**STUDY MATERIAL:**
╭──
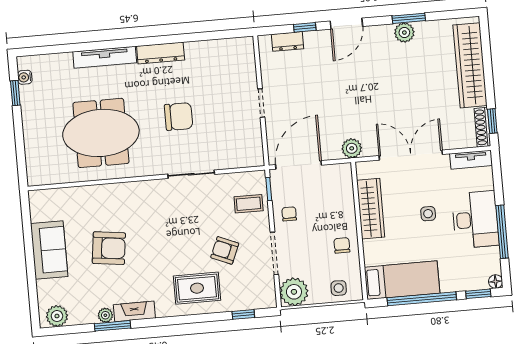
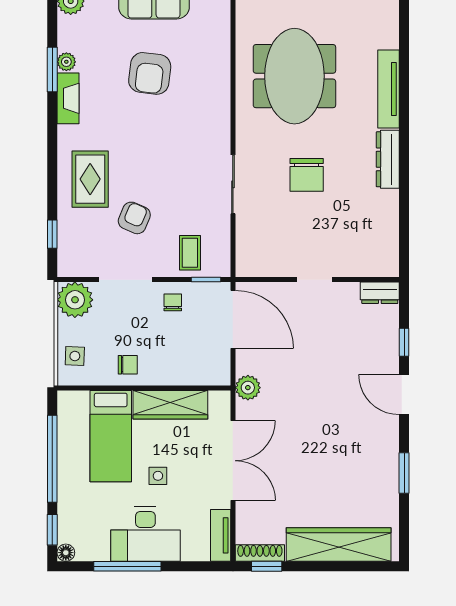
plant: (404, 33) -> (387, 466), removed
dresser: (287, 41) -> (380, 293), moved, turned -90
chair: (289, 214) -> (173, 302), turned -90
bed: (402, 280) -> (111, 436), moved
╰──
╭──
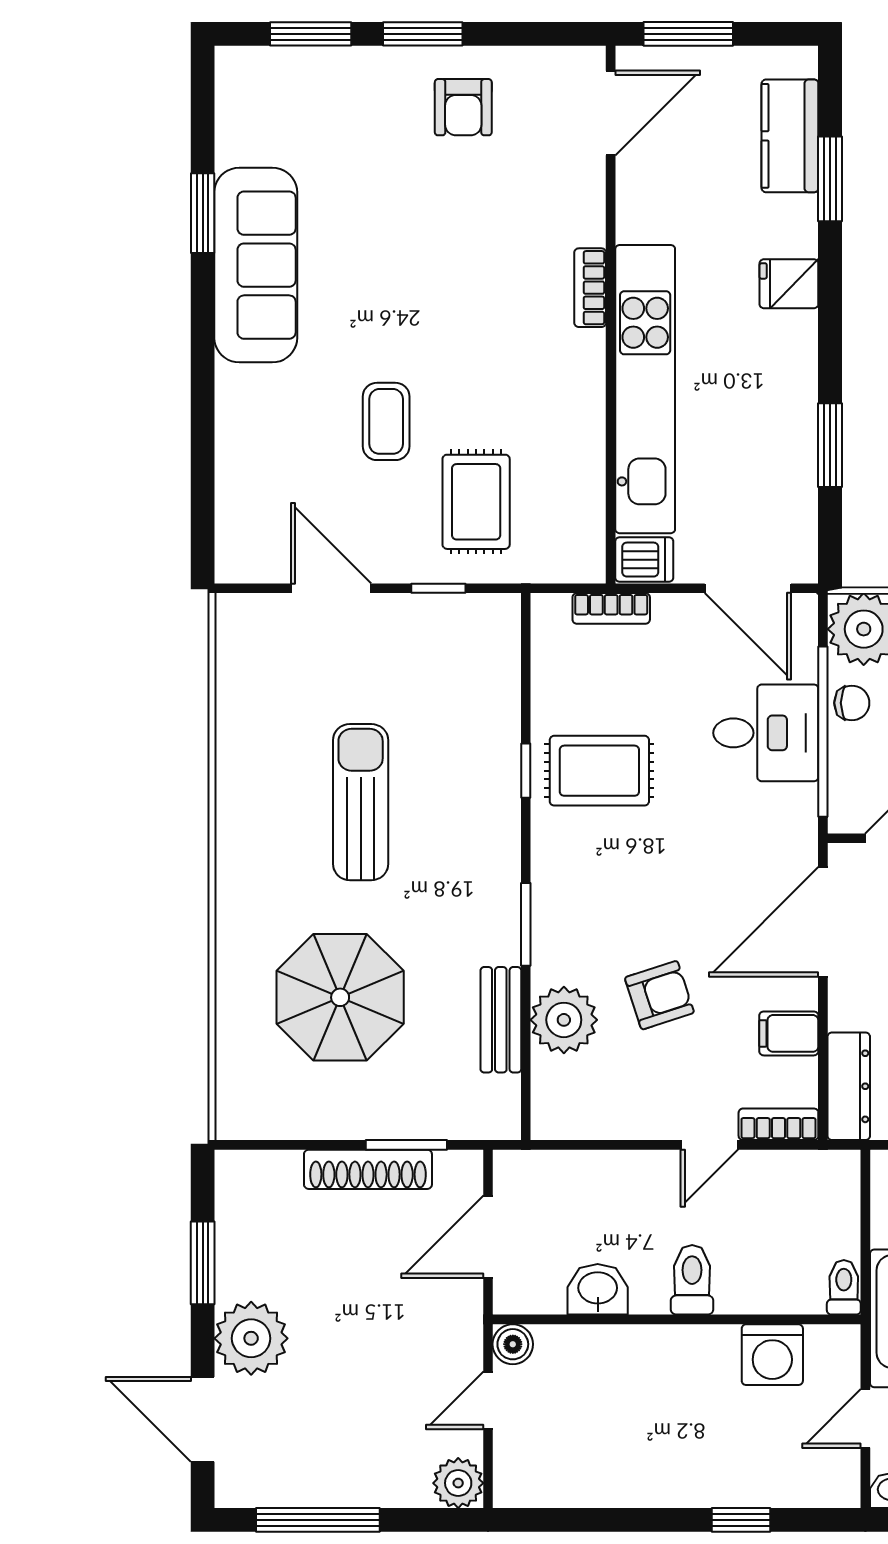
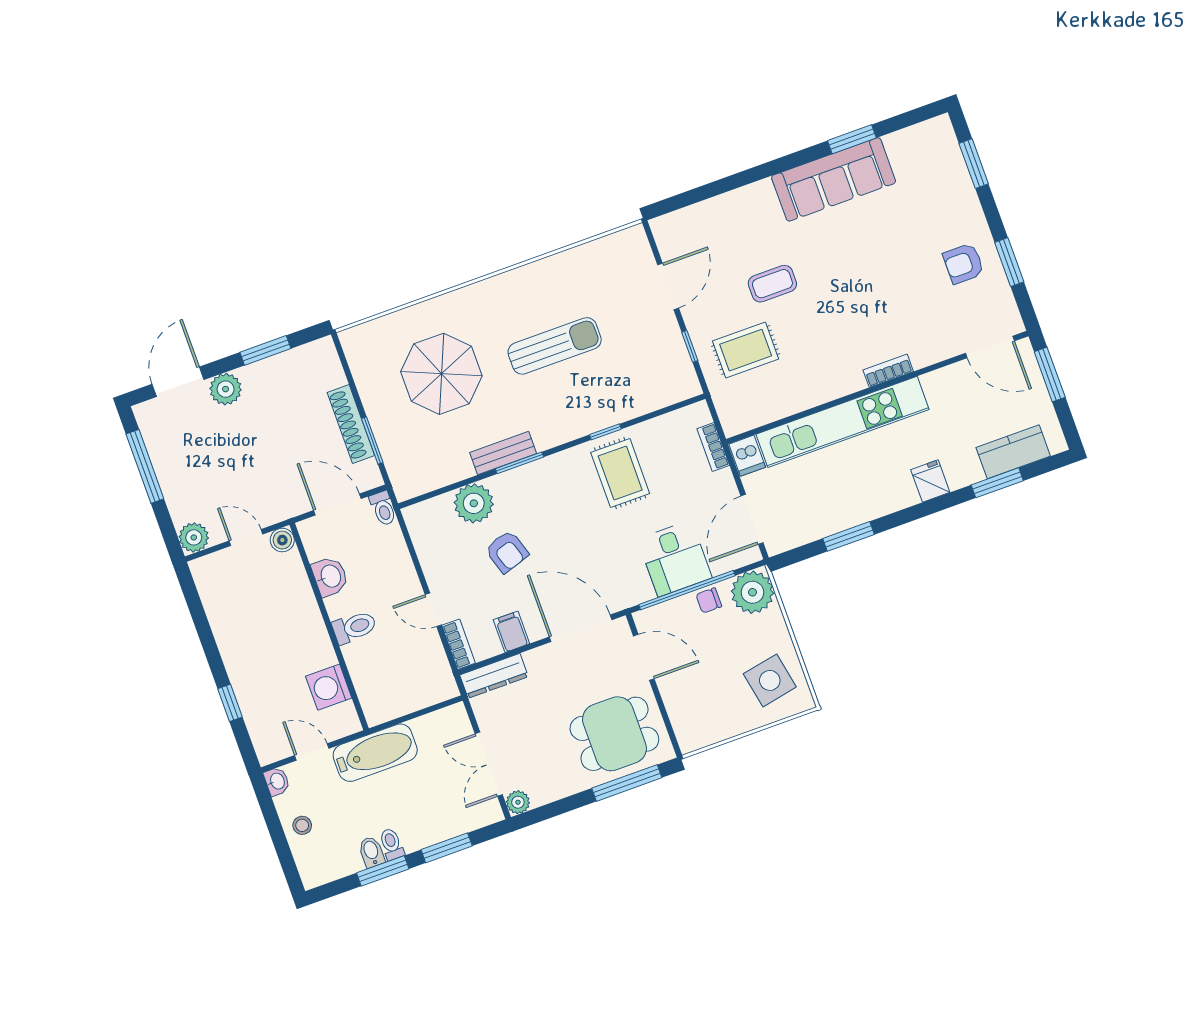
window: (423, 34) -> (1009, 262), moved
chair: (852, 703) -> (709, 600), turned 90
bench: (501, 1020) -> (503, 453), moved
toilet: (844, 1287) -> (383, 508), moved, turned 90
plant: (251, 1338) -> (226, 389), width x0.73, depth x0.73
╰──
**WORK REQUIRED:**
Where a line above holds the word "chair", copy it.

**WORKED SOLUTION:**
chair: (289, 214) -> (173, 302), turned -90
chair: (852, 703) -> (709, 600), turned 90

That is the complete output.